*** DATA ***
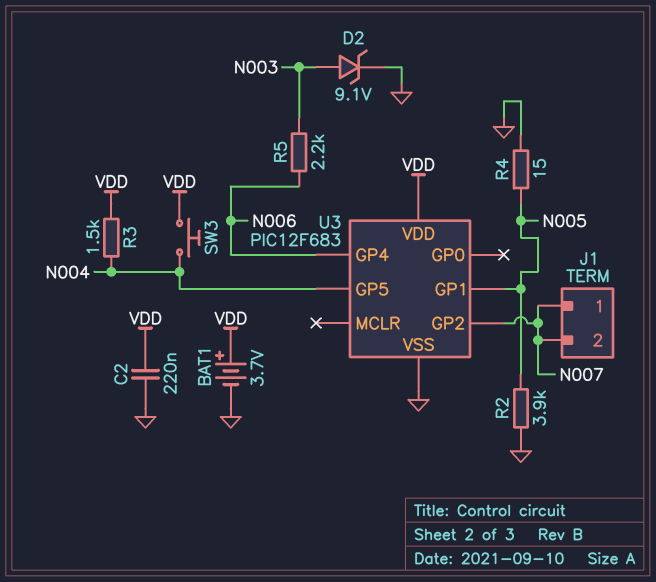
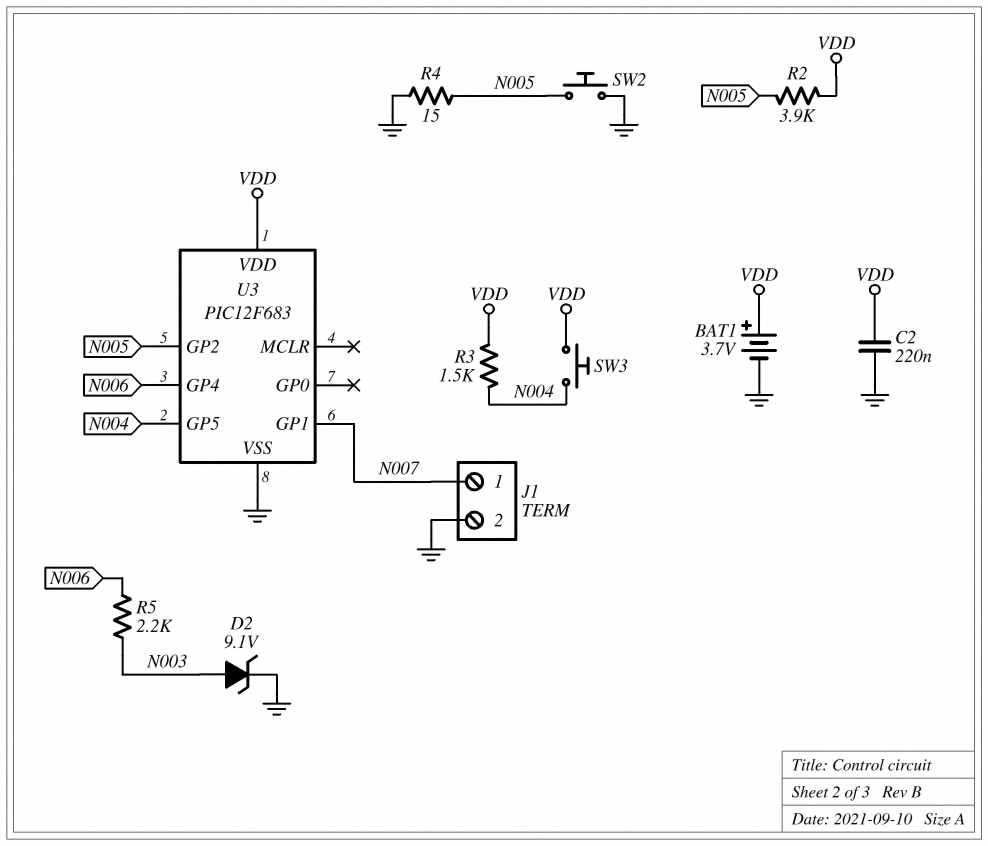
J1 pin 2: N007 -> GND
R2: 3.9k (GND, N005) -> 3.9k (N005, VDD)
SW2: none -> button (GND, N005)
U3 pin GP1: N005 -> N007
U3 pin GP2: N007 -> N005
*** End of DATA ***
§ **WHAT IS EXPECTED**
Search the entries for the line holding "SW2: none -> button (GND, N005)". Return that line and the ones after it through the last, exactly.

§ **YOUR SOLUTION**
SW2: none -> button (GND, N005)
U3 pin GP1: N005 -> N007
U3 pin GP2: N007 -> N005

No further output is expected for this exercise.